What is being asked:
I would like each line of the data that holds the word "notebook" copied out.

Scene image comparisons:
^^^^^^^^^^^^^^^^

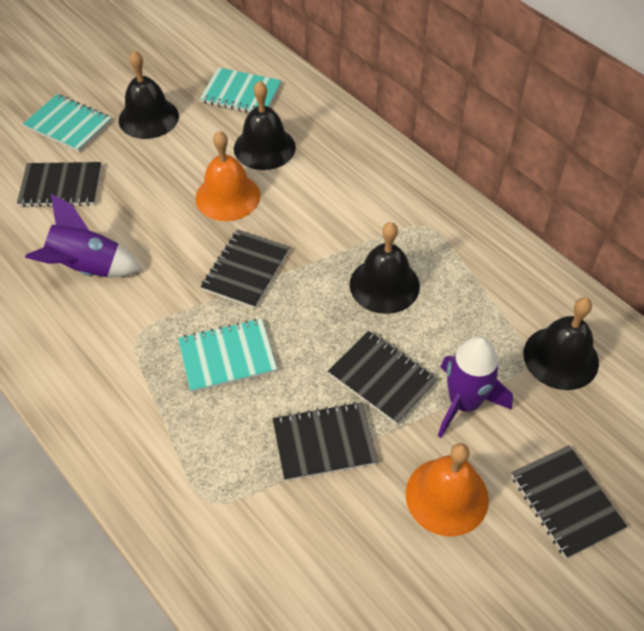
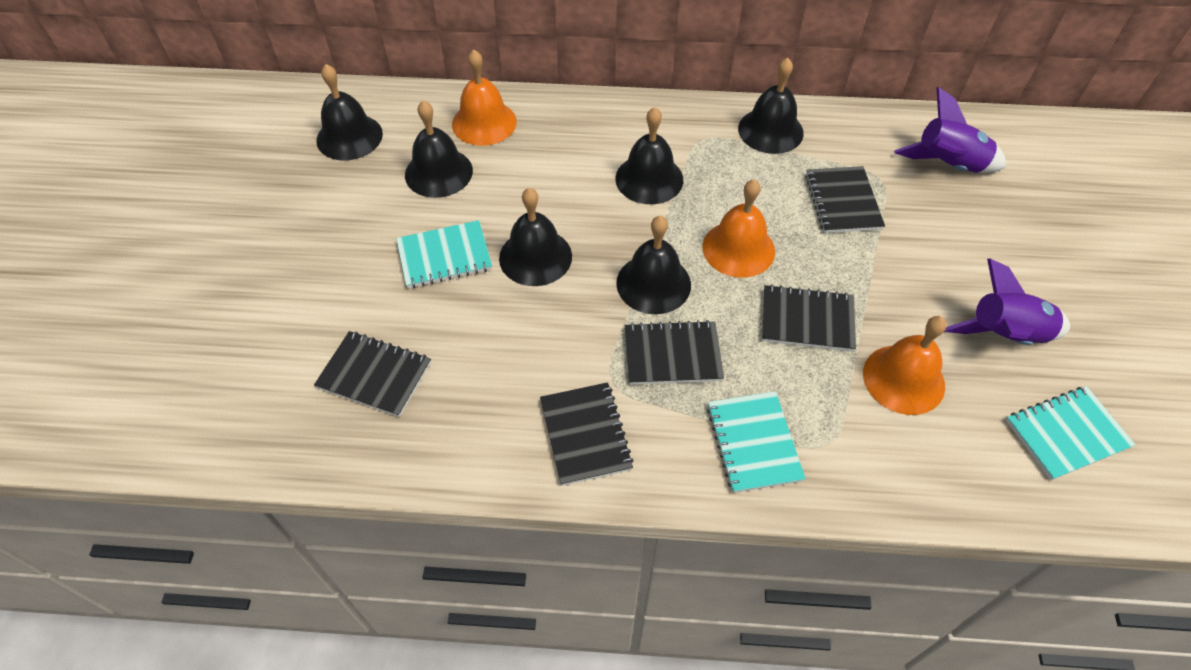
black bell: 4 -> 6
orange bell: 2 -> 3

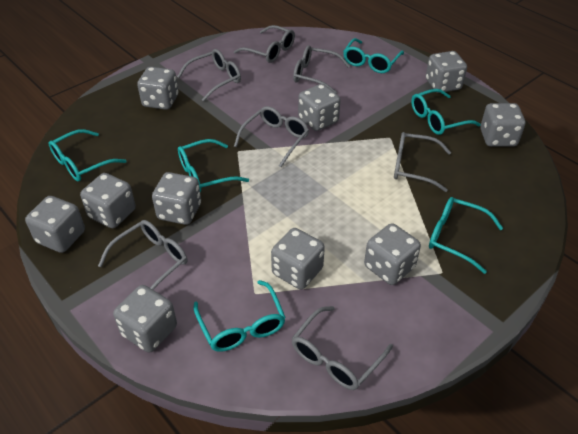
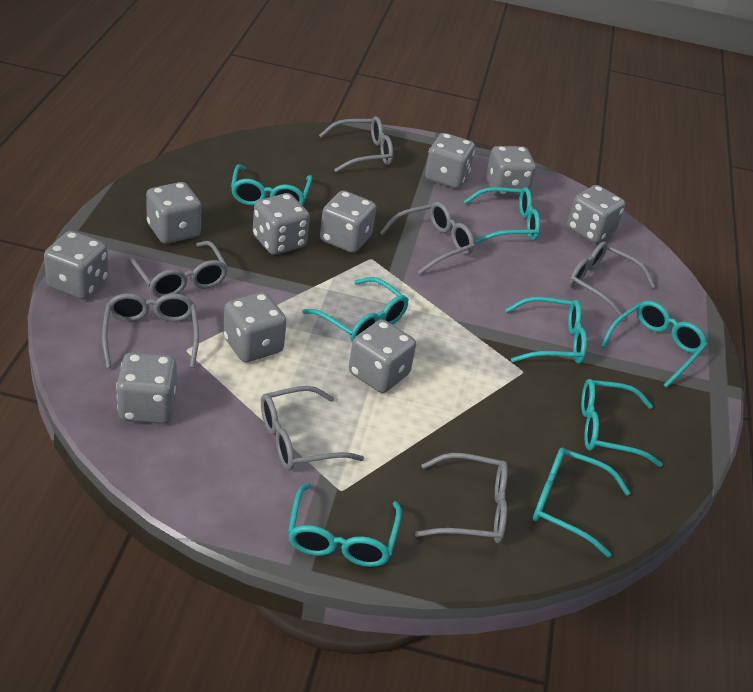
turquoise glasses: 6 -> 8

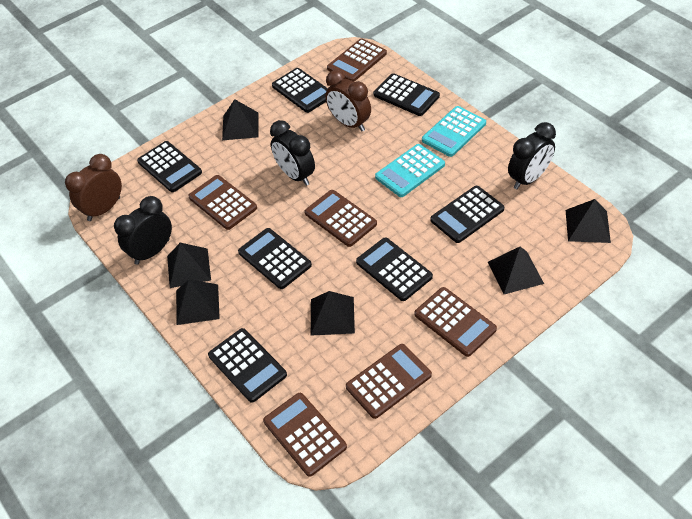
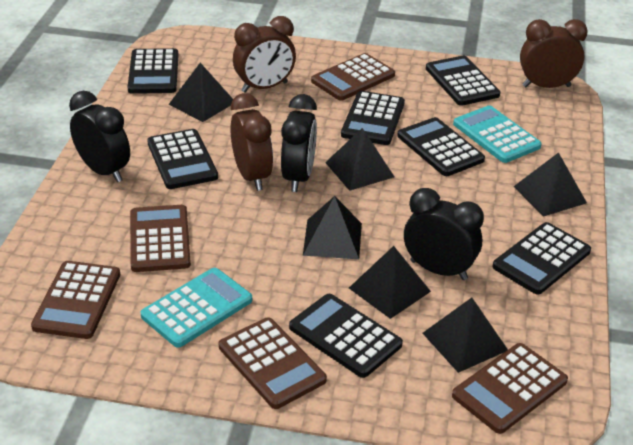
brown calculator: 6 -> 5
brown clock: 2 -> 3

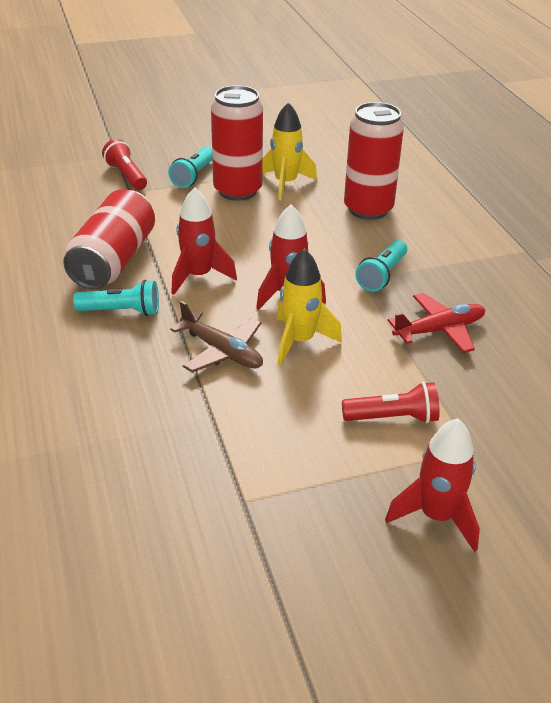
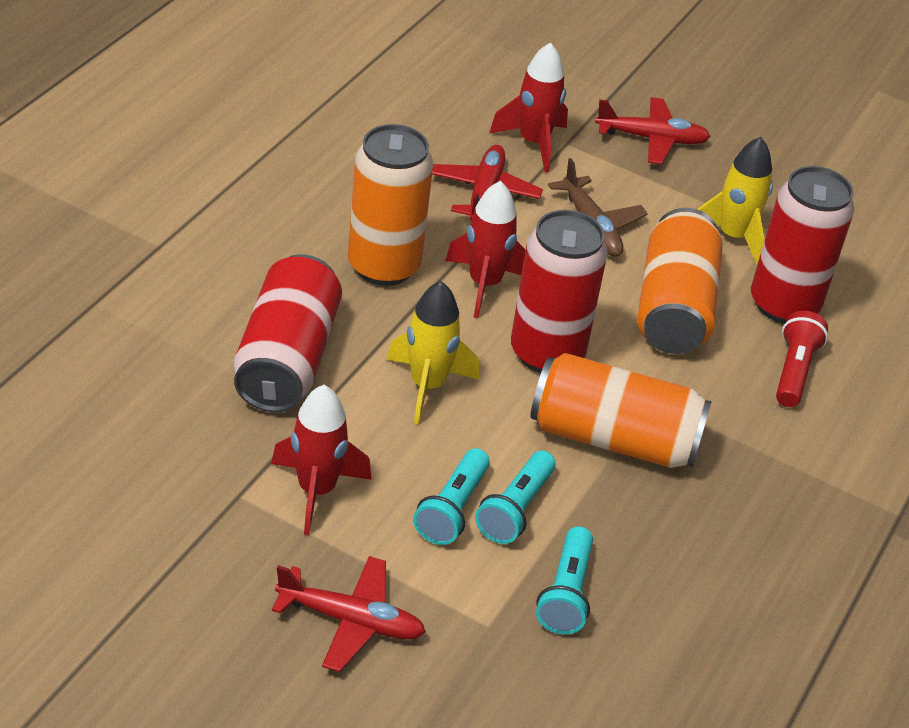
orange can: 0 -> 3
red flashlight: 2 -> 1
red plane: 1 -> 3

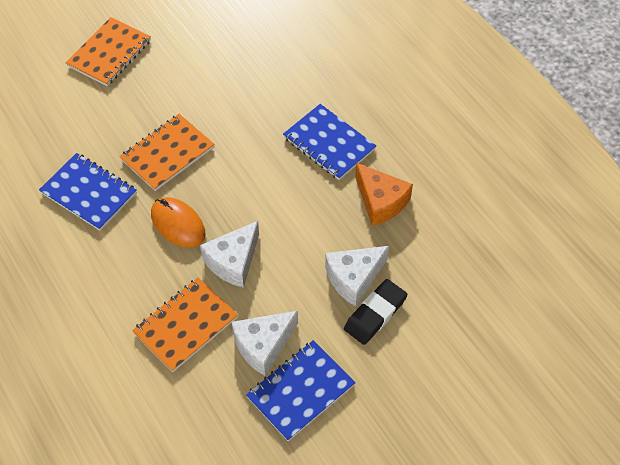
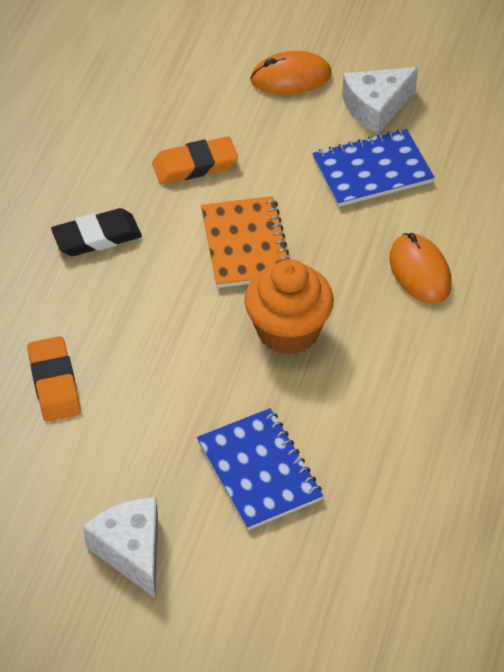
blue notebook: 3 -> 2
orange cheese: 1 -> 0
orange cupcake: 0 -> 1
orange eraser: 0 -> 2
orange mouse: 1 -> 2
orange notebook: 3 -> 1
white cheese: 3 -> 2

^^^^^^^^^^^^^^^^

Finished exercise:
blue notebook: 3 -> 2
orange notebook: 3 -> 1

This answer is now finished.